→ **Input material**
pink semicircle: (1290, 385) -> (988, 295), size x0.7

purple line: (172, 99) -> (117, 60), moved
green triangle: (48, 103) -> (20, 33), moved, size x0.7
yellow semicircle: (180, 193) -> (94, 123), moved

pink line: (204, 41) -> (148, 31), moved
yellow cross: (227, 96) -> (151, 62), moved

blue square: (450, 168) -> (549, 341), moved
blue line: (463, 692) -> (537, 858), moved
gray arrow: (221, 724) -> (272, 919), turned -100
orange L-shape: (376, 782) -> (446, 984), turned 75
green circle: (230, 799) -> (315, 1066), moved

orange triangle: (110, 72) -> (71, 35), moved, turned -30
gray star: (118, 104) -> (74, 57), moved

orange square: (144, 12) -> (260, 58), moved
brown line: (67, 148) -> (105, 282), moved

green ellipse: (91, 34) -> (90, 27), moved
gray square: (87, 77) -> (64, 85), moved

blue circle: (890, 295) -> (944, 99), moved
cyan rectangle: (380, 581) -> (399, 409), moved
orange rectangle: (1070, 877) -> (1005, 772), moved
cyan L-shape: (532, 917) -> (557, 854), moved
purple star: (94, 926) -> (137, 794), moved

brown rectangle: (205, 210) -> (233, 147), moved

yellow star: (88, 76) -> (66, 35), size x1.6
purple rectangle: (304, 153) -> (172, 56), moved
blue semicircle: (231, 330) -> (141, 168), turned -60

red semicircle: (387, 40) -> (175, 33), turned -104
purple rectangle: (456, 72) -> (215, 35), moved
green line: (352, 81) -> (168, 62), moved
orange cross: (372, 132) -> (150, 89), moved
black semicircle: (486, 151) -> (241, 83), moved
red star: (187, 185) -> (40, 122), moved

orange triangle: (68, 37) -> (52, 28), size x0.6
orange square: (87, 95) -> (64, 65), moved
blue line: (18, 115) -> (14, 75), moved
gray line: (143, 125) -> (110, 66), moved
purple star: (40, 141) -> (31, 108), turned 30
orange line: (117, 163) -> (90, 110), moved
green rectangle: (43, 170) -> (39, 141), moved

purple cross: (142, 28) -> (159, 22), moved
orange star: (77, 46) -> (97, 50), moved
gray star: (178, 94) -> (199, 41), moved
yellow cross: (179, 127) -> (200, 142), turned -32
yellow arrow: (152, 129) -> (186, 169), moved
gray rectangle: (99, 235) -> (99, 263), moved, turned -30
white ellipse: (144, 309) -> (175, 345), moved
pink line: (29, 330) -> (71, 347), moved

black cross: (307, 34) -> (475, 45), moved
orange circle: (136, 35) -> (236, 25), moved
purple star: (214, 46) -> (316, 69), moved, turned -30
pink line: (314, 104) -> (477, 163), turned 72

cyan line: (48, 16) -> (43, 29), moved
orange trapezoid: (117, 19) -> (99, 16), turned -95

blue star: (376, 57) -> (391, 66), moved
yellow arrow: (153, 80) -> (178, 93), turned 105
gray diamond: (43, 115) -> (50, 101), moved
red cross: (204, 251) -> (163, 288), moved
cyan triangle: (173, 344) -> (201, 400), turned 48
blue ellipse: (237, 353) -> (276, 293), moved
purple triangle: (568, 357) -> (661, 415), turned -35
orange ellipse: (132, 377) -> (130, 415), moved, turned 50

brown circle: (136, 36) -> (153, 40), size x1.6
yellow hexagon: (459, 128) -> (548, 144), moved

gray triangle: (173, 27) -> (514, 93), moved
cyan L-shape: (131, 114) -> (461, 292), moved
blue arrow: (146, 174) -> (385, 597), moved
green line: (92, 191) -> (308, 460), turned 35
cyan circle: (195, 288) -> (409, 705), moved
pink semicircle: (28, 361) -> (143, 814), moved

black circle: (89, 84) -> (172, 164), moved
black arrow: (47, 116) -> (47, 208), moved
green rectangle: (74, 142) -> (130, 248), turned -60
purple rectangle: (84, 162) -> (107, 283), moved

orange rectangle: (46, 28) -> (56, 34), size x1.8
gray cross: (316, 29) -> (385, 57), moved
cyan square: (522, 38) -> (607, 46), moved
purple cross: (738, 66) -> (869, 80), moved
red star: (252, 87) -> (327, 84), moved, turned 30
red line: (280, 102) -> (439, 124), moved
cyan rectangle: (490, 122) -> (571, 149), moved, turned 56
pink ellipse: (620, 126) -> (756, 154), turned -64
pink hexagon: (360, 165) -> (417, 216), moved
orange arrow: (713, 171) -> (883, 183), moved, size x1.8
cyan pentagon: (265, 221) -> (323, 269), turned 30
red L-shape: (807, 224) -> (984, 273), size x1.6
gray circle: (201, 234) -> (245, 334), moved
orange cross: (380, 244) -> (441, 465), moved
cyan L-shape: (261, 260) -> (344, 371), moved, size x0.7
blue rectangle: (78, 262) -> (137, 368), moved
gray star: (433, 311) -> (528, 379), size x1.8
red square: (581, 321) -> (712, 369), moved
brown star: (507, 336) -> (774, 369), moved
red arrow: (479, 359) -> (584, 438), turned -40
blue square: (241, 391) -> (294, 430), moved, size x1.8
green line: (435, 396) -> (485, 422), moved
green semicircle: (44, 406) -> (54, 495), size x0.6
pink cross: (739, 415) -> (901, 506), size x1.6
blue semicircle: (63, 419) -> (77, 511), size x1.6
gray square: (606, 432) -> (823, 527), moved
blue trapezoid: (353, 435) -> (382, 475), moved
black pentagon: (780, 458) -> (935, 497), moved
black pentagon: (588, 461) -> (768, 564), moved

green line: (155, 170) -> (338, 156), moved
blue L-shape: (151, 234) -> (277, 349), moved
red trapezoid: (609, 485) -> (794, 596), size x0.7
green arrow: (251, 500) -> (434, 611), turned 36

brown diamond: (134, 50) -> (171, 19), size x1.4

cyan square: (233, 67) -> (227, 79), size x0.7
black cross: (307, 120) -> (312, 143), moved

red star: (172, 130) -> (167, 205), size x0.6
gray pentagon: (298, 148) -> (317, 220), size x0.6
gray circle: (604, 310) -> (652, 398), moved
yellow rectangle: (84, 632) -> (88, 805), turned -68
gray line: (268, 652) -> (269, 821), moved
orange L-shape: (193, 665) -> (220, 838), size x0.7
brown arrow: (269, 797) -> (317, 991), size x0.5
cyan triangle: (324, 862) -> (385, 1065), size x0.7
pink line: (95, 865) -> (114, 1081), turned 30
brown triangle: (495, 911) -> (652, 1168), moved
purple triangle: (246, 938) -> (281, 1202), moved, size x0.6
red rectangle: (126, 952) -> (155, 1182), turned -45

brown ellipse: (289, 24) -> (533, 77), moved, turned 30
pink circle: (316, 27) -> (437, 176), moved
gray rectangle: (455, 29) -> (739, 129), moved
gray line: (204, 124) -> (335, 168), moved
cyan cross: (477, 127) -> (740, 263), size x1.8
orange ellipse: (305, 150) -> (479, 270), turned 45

→ **The task**
Which of the lines in the material above contain "brown"? Copy each one out.

→ **Finished exercise**
brown line: (67, 148) -> (105, 282), moved
brown rectangle: (205, 210) -> (233, 147), moved
brown circle: (136, 36) -> (153, 40), size x1.6
brown star: (507, 336) -> (774, 369), moved
brown diamond: (134, 50) -> (171, 19), size x1.4
brown arrow: (269, 797) -> (317, 991), size x0.5
brown triangle: (495, 911) -> (652, 1168), moved
brown ellipse: (289, 24) -> (533, 77), moved, turned 30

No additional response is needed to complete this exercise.